Data excerpts.

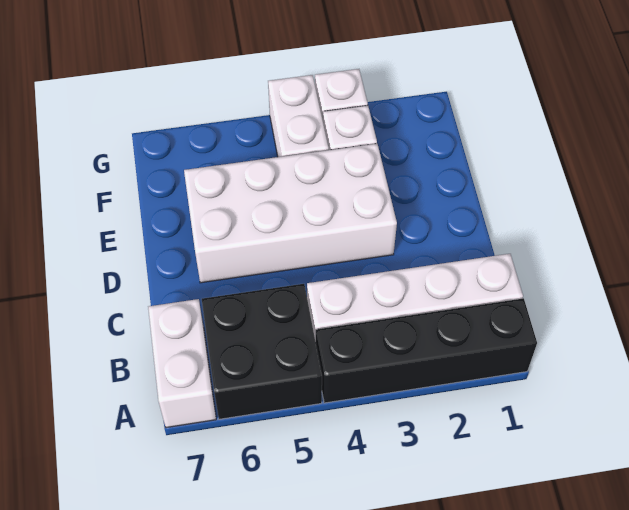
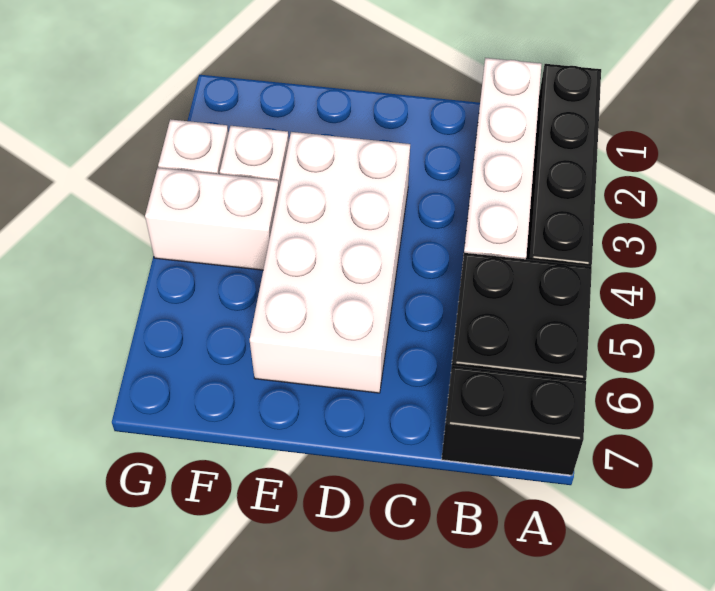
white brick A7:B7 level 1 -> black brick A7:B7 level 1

...

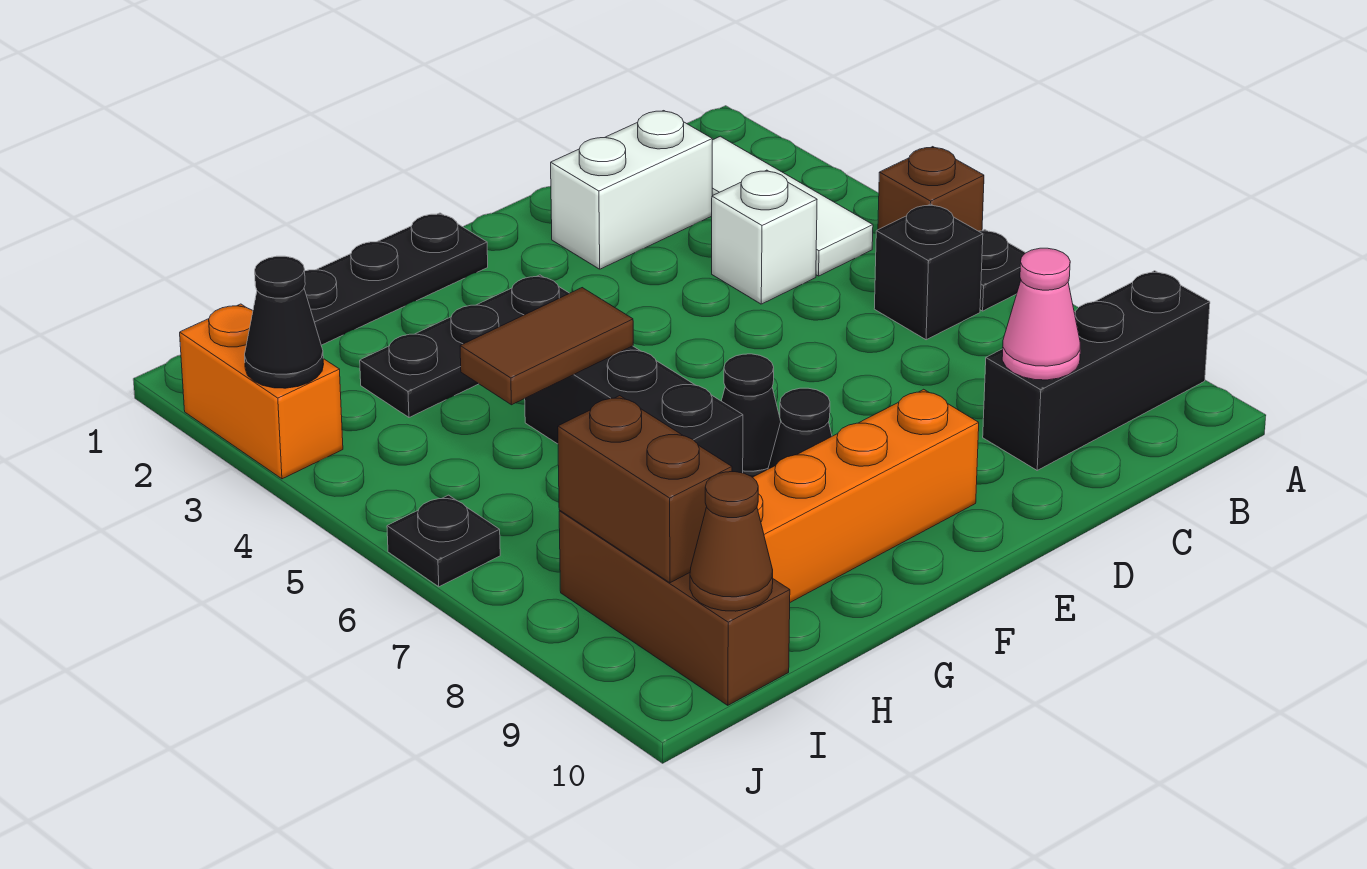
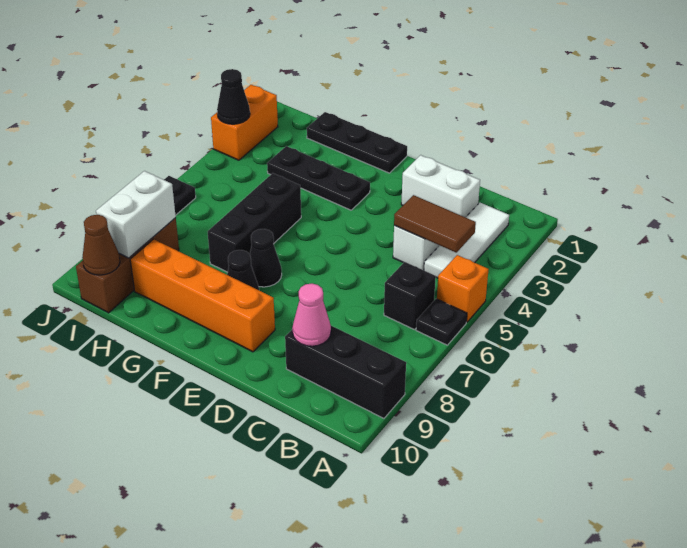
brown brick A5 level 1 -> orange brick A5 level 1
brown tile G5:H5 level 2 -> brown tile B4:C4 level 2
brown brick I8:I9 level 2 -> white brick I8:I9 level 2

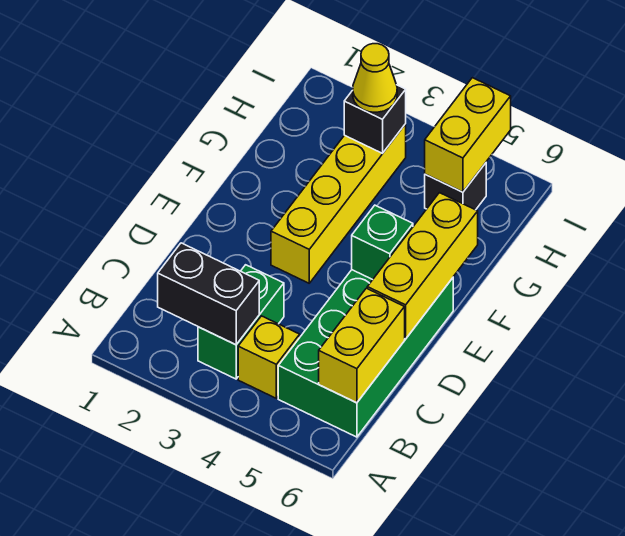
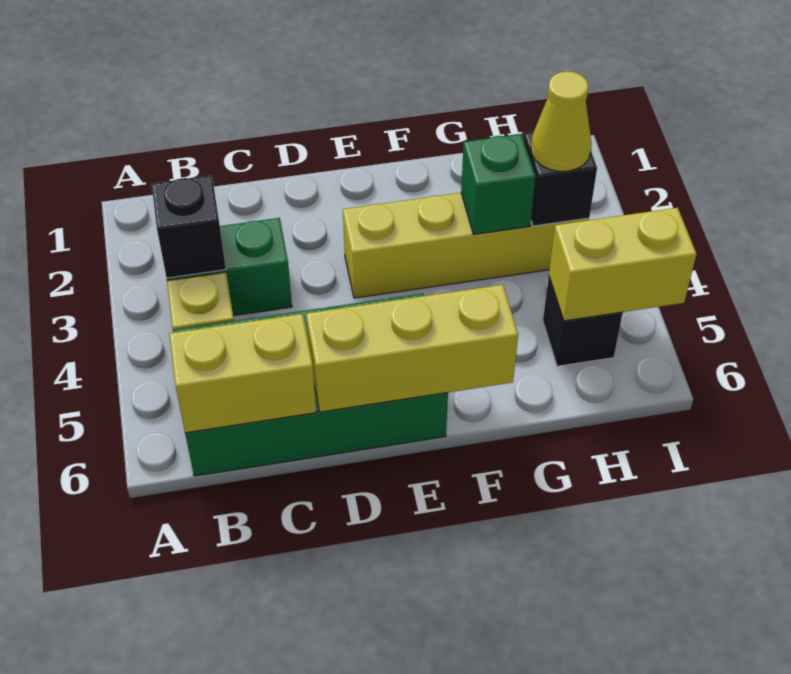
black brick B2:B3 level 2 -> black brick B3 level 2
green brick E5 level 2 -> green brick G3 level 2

Task to carry out. In the data above, find the line containing "brown tile G5:H5" and the line containing "green brick E5". Copy exactly the stretch from the first through the second, both included, leaving out any picture.

Written response.
brown tile G5:H5 level 2 -> brown tile B4:C4 level 2
brown brick I8:I9 level 2 -> white brick I8:I9 level 2

black brick B2:B3 level 2 -> black brick B3 level 2
green brick E5 level 2 -> green brick G3 level 2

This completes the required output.